Problem statement:
Pick out each line in the rows below that contains the string "kern", and copy those lines. Matches must agree in case.

Material for this exercise:
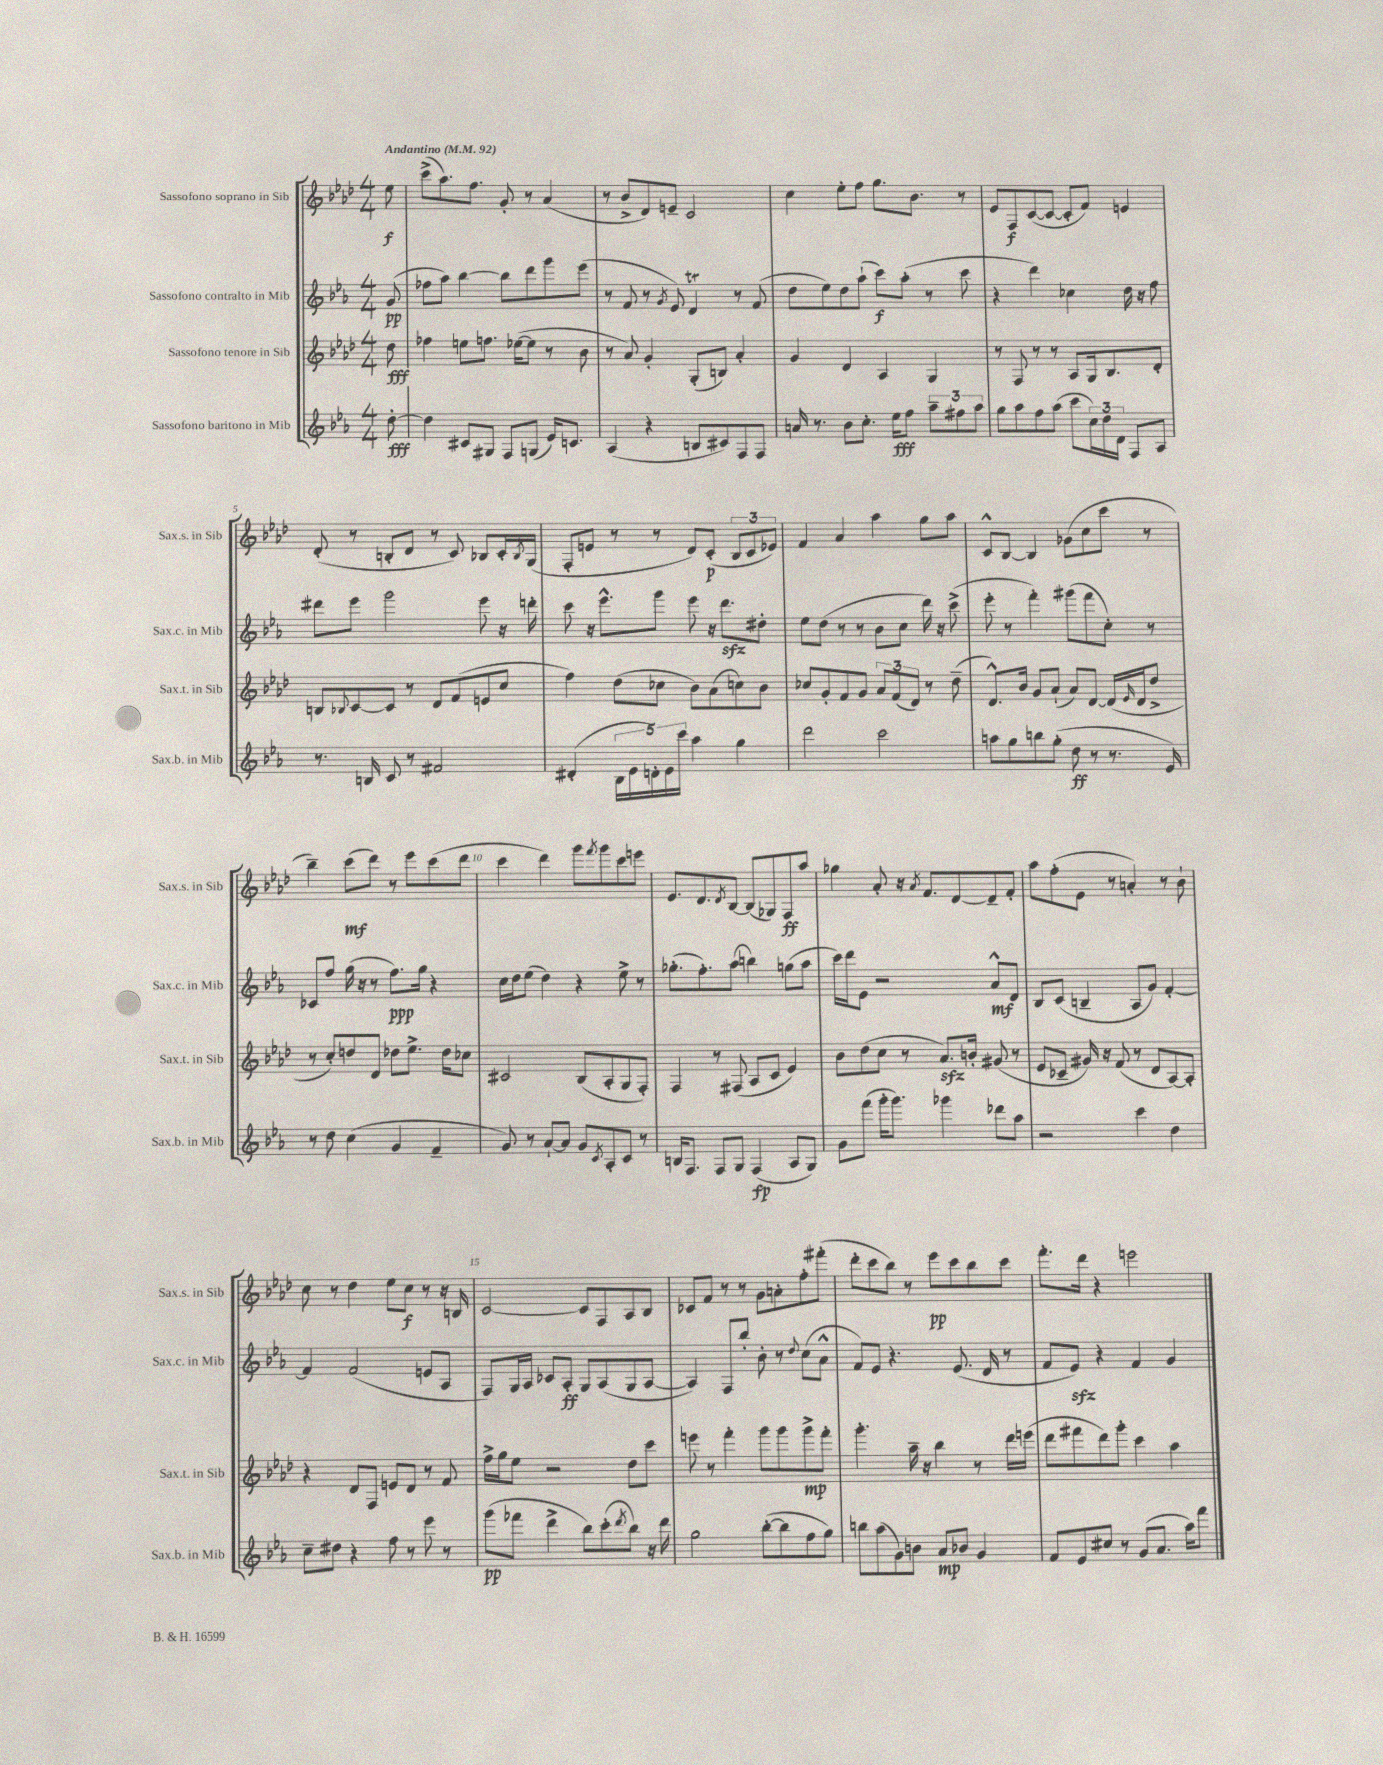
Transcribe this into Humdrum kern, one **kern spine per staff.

**kern	**dynam	**kern	**dynam	**kern	**dynam	**kern	**dynam
*part4	*part4	*part3	*part3	*part2	*part2	*part1	*part1
*staff4	*staff4	*staff3	*staff3	*staff2	*staff2	*staff1	*staff1
*I"Sassofono baritono in Mib	*	*I"Sassofono tenore in Sib	*	*I"Sassofono contralto in Mib	*	*I"Sassofono soprano in Sib	*
*I'Sax.b. in Mib	*	*I'Sax.t. in Sib	*	*I'Sax.c. in Mib	*	*I'Sax.s. in Sib	*
*clefG2	*	*clefG2	*	*clefG2	*	*clefG2	*
*k[b-e-a-]	*	*k[b-e-a-d-]	*	*k[b-e-a-]	*	*k[b-e-a-d-]	*
*M4/4	*	*M4/4	*	*M4/4	*	*M4/4	*
*MM92	*	*MM92	*	*MM92	*	*MM92	*
=	=	=	=	=	=	=	=
!	!	!	!	!	!	!LO:TX:a:B:t=Andantino	!
[8dd'\	fff	8dd-\	fff	(8g/	pp	8ee-\	f
=1	=1	=1	=1	=1	=1	=1	=1
4dd\]	.	4ff-X\	.	8ff-X\L	.	(8ccc^\L	.
.	.	.	.	8aa-\J)	.	8.aa-\)	.
8c#X/L	.	8een\L	.	[4bb-\	.	.	.
.	.	.	.	.	.	8.ff\J	.
8G#X/J	.	8.ffn\J	.	.	.	.	.
8F/L	.	.	.	8bb-\L]	.	8g'/	.
.	.	([16ee-X\KL	.	.	.	.	.
(8Gn/J	.	8ee-\J]	.	8ddd\	.	8r	.
16e-/KL)	.	8r	.	8ggg\	.	(4a-/	.
8.cn/J	.	.	.	.	.	.	.
.	.	8b-\	.	(8eee-\J	.	.	.
=2	=2	=2	=2	=2	=2	=2	=2
(4A-/	.	8r	.	8r	.	8r	.
.	.	8a-/)	.	8f/	.	8b-^/L	.
4r	.	4g'/	.	8r	.	8d-/)	.
.	.	.	.	8qg/	.	.	.
.	.	.	.	8e-/)	.	8en~/J	.
8Bn/L	.	(8G'/L	.	4dt/	.	2c/	.
8c#X/)	.	8Bn/J)	.	.	.	.	.
8F/	.	4a-'/	.	8r	.	.	.
8F/J	.	.	.	(8f/	.	.	.
=3	=3	=3	=3	=3	=3	=3	=3
16an/	.	4g/	.	8dd\L	.	4cc\	.
8.r	.	.	.	.	.	.	.
.	.	.	.	8ee-\)	.	.	.
8b-\L	.	4d-/	.	8dd\	.	8ee-'\L	.
8.cc'\J	.	.	.	(8aa-`\J	.	8ff\J	.
.	.	4A-/	.	8ccc\L)	f	8.gg\L	.
16ee-\KL	fff	.	.	.	.	.	.
8ff\J	.	.	.	(8aa-'\J	.	.	.
.	.	.	.	.	.	8.b-\J	.
12aa-~\L	.	4G/	.	8r	.	.	.
12ff#X\	.	.	.	.	.	.	.
.	.	.	.	8ccc\	.	8r	.
12aa-\J	.	.	.	.	.	.	.
=4	=4	=4	=4	=4	=4	=4	=4
8gg\L	.	8r	.	4r	.	8e-/L	.
8aa-\	.	8F/	.	.	.	8F/	f
8ff\	.	8r	.	4ddd\)	.	([8c/	.
(8aa-\J	.	8r	.	.	.	8c/J_	.
8ccc\L	.	8A-/L	.	4cc-X\	.	8c'/L]	.
24cc\L)	.	16G/k	.	.	.	8f/J)	.
24dd\	.	.	.	.	.	.	.
.	.	8.B-/	.	.	.	.	.
24d\JJ	.	.	.	.	.	.	.
8F/L	.	.	.	16dd\	.	4en/	.
.	.	.	.	16r	.	.	.
8A-/J	.	8d-'/J	.	8ff\	.	.	.
!!LO:LB:g=z
=5	=5	=5	=5	=5	=5	=5	=5
8.r	.	8Bn/L	.	8ddd#X\L	.	(8d-'/	.
.	.	8qqB-X/	.	.	.	.	.
.	.	[8c/	.	8eee-\J	.	8r	.
16Bn/	.	.	.	.	.	.	.
8c/	.	8c/J]	.	2ggg\	.	8Bn'/L	.
8r	.	8r	.	.	.	8d-/J	.
2f#X/	.	8d-/L	.	.	.	8r	.
.	.	(8f/	.	.	.	8c/)	.
.	.	8en/	.	8eee-\	.	8B-X/L	.
.	.	8cc/J	.	16r	.	16c'/L	.
.	.	.	.	.	.	8qB-/	.
.	.	.	.	16dddn'\	.	(16G/JJ	.
=6	=6	=6	=6	=6	=6	=6	=6
(4d#X'/	.	4ff\)	.	8ccc\	.	8F'/L	.
.	.	.	.	16r	.	8en/J	.
.	.	.	.	8.eee-^^\L	.	.	.
20B-\LL	.	(8dd-\L	.	.	.	8r	.
20e-\	.	.	.	.	.	.	.
20dn'\)	.	.	.	.	.	.	.
.	.	8cc-X\J	.	8ggg\J	.	8r	.
20e-\	.	.	.	.	.	.	.
20ccc\JJ	.	.	.	.	.	.	.
4aa-\	.	8b-\L)	.	8eee-\	.	8d-/L)	.
.	.	(8a-\	.	16r	.	(8c'/J	p
.	.	.	.	8.dddzz\L	.	.	.
4gg\	.	8ccn\)	.	.	.	12B-/L	.
.	.	.	.	.	.	12c/	.
.	.	8b-\J	.	8dd#X'\J	.	.	.
.	.	.	.	.	.	12e-X/J)	.
=7	=7	=7	=7	=7	=7	=7	=7
2ddd\	.	8cc-X/L	.	8ee-\L	.	4f/	.
.	.	8g'/	.	(8dd\J	.	.	.
.	.	8f/	.	8r	.	4a-/	.
.	.	8g/J	.	8r	.	.	.
2ccc\	.	12a-/L	.	8b-\L	.	4aa-\	.
.	.	(12f/	.	.	.	.	.
.	.	.	.	8cc\J	.	.	.
.	.	12d-/J)	.	.	.	.	.
.	.	8r	.	16ddd\)	.	8gg\L	.
.	.	.	.	16r	.	.	.
.	.	(8dd-~\	.	(8ccc^\	.	8aa-\J	.
=8	=8	=8	=8	=8	=8	=8	=8
8aan\L	.	8.d-^^/L)	.	8eee-'\	.	8c^^/L	.
8gg\	.	.	.	8r	.	[8B-/J	.
.	.	16b-/Jk	.	.	.	.	.
8bbn\	.	8g/L	.	4fff'\)	.	4B-/]	.
(8gg'\J	.	(8a-`/J	.	.	.	.	.
8dd\	ff	8a-/L)	.	(8ggg#X\L	.	(8g-X\L	.
8r	.	[8d-/J	.	8fff\	.	8cc\	.
8.r	.	(16d-/LL]	.	8cc'\J)	.	8ccc\J	.
.	.	16qqe-/	.	.	.	.	.
.	.	16d-/J	.	.	.	.	.
.	.	8dd-^/J	.	8r	.	8r	.
16e-/)	.	.	.	.	.	.	.
!!LO:LB:g=z
=9	=9	=9	=9	=9	=9	=9	=9
8r	.	8r	.	8c-X/L	.	4bb-~\)	.
8dd\	.	8cc'/L)	.	8ff/J	.	.	.
(4cc\	.	8ddn/	.	(16gg\	.	(8ccc\L	mf
.	.	.	.	16r	.	.	.
.	.	8d-/J	.	8r	.	8ddd-\J)	.
4g/	.	8dd-X\L	.	8.ff\L)	ppp	8r	.
.	.	8.ee-^\J	.	.	.	8eee-\L	.
.	.	.	.	16gg\Jk	.	.	.
4f~/	.	.	.	4r	.	(8ccc\	.
.	.	16dd-\KL	.	.	.	.	.
.	.	8cc-X\J	.	.	.	8ddd-\J	.
=10	=10	=10	=10	=10	=10	=10	=10
8g/)	.	2c#X/	.	16cc\LL	.	4ccc\	.
.	.	.	.	16dd\J	.	.	.
8r	.	.	.	(8ee-\J	.	.	.
[8a-`/L	.	.	.	4dd\)	.	4ddd-\)	.
8a-/J]	.	.	.	.	.	.	.
8g/L	.	(8B-/L	.	4r	.	8ggg\L	.
8qc/	.	.	.	.	.	8qfff/	.
8A-'/	.	8A-'/	.	.	.	8ggg\	.
8c/J	.	8G/	.	8ee-^\	.	8ccc\	.
8r	.	8F'/J)	.	8r	.	8eeen\J	.
=11	=11	=11	=11	=11	=11	=11	=11
16Bn/KL	.	4F/	.	(8.gg-X'\L	.	8.e-/L	.
8.F/J	.	.	.	.	.	.	.
.	.	.	.	8.ff'\)	.	8.d-/	.
8F/L	.	8r	.	.	.	.	.
.	.	.	.	.	.	8qd-/	.
8G/J	.	(8F#X/	.	(8aa-\J	.	[8B-/J	.
(4F/	fp	8A-/L	.	4bbn\)	.	(8B-/L]	.
.	.	8c/J	.	.	.	8G-X/)	.
8A-/L	.	4e-/)	.	(8ggn\L	.	8F/	ff
8G/J)	.	.	.	8aa-\J	.	8aa-/J	.
=12	=12	=12	=12	=12	=12	=12	=12
8g\L	.	8b-\L	.	16ccc\LL)	.	4gg-X\	.
.	.	.	.	16ddd\J	.	.	.
(8fff\J	.	(8dd-\	.	8e-\J	.	.	.
16ggg'\KL	.	8cc\J	.	2r	.	8a-'/	.
8.ggg\J)	.	.	.	.	.	.	.
.	.	8r	.	.	.	16r	.
.	.	.	.	.	.	8qa-/	.
.	.	.	.	.	.	8.f/L	.
4ggg-X\	.	8.a-zz/L)	.	.	.	.	.
.	.	.	.	.	.	[8d-/	.
.	.	16bn'/Jk	.	.	.	.	.
8ddd-X\L	.	(8g#X/	.	8a-^^/L	mf	8d-~/]	.
8aa-\J	.	8r	.	8d/J	.	8f'/J	.
=13	=13	=13	=13	=13	=13	=13	=13
2r	.	8e-/L	.	8B-/L	.	8aa-\L	.
.	.	8c-X~/J	.	(8c/J	.	(8ff'\	.
.	.	16g#X/)	.	4Bn~/	.	8e-\J	.
.	.	16r	.	.	.	.	.
.	.	(8f/	.	.	.	8r	.
4ccc\	.	8r	.	8A-/L	.	4an'/)	.
.	.	8d-/L	.	8g/J)	.	.	.
4dd\	.	[8A-/)	.	[4f'/	.	8r	.
.	.	8A-'/J]	.	.	.	8b-`\	.
!!LO:LB:g=z
=14	=14	=14	=14	=14	=14	=14	=14
8cc~\L	.	4r	.	4f/]	.	8cc\	.
8dd#X\J	.	.	.	.	.	8r	.
4r	.	8d-/L	.	(2f/	.	4dd-\	.
.	.	8F/J	.	.	.	.	.
8ff\	.	8en/L	.	.	.	8ee-\L	.
8r	.	8d-/J	.	.	.	8cc\J	f
8eee-\	.	8r	.	8en/L	.	8r	.
8r	.	8f/	.	8A-/J	.	16r	.
.	.	.	.	.	.	16Bn/	.
=15	=15	=15	=15	=15	=15	=15	=15
(8ggg\L	pp	16ff^\LL	.	8F/L)	.	[2c/	.
.	.	16gg\J	.	.	.	.	.
8fff-X\J	.	8ee-\J	.	16G/L	.	.	.
.	.	.	.	16A-/JJ	.	.	.
4ddd^\	.	2r	.	8c-X/L	.	.	.
.	.	.	.	8A-'/J	ff	.	.
8bb-\L)	.	.	.	8G/L	.	8c/L]	.
(8ccc'\	.	.	.	(8A-/	.	8F/	.
8qddd/	.	.	.	.	.	.	.
8bb-\J)	.	8dd-\L	.	8G/	.	8A-/	.
16r	.	8ccc\J	.	[8A-/J	.	8B-/J	.
16ddd\	.	.	.	.	.	.	.
=16	=16	=16	=16	=16	=16	=16	=16
2gg\	.	8eeen\	.	4A-/])	.	8c-X/L	.
.	.	8r	.	.	.	8f/J	.
.	.	4fff'\	.	8F/L	.	8r	.
.	.	.	.	8bb-'/J	.	8r	.
([8bb-'\L	.	8ggg\L	.	8b-'\	.	8g\L	.
8bb-\]	.	8ggg\	.	8r	.	8an'\	.
.	.	.	.	8qqdd/	.	.	.
8ff\	.	8ggg^\	mp	(8cc\L	.	8ff'\	.
8gg\J)	.	8fff'\J	.	8a-^^\J	.	(8fff#X'\J	.
=17	=17	=17	=17	=17	=17	=17	=17
8bbn\L	.	4.ggg'\	.	8f/L)	.	8ddd-'\L	.
(8aa-\	.	.	.	8e-/J	.	8ccc\	.
8g\)	.	.	.	4.r	.	8bb-\J)	.
8bn\J	.	16aa-~\	.	.	.	8r	.
.	.	16r	.	.	.	.	.
8a-/L	mp	4bb-\	.	.	.	8eee-\L	pp
8b-X/J	.	.	.	(8.e-/	.	8ccc\	.
4g/	.	8r	.	.	.	8bb-\	.
.	.	.	.	16d/	.	.	.
.	.	16ddd-\LL	.	8r	.	8ccc\J	.
.	.	(16eeen\JJ	.	.	.	.	.
=18	=18	=18	=18	=18	=18	=18	=18
8f/L	.	8ddd-\L	.	8f/L	.	8.fff'\L	.
8e-/	.	8fff#X\	.	8e-zz/J)	.	.	.
.	.	.	.	.	.	16ddd-\Jk	.
8cc#X/J	.	8ddd-\)	.	4r	.	4r	.
8r	.	8ggg'\J	.	.	.	.	.
(8g/L	.	4ccc\	.	4f/	.	2eeen\	.
8.a-/J	.	.	.	.	.	.	.
.	.	4aa-\	.	4g/	.	.	.
16aa-\KL)	.	.	.	.	.	.	.
8fff\J	.	.	.	.	.	.	.
==	==	==	==	==	==	==	==
*-	*-	*-	*-	*-	*-	*-	*-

Solution to this problem:
Transcribe this into Humdrum kern, one **kern spine per staff.
**kern	**dynam	**kern	**dynam	**kern	**dynam	**kern	**dynam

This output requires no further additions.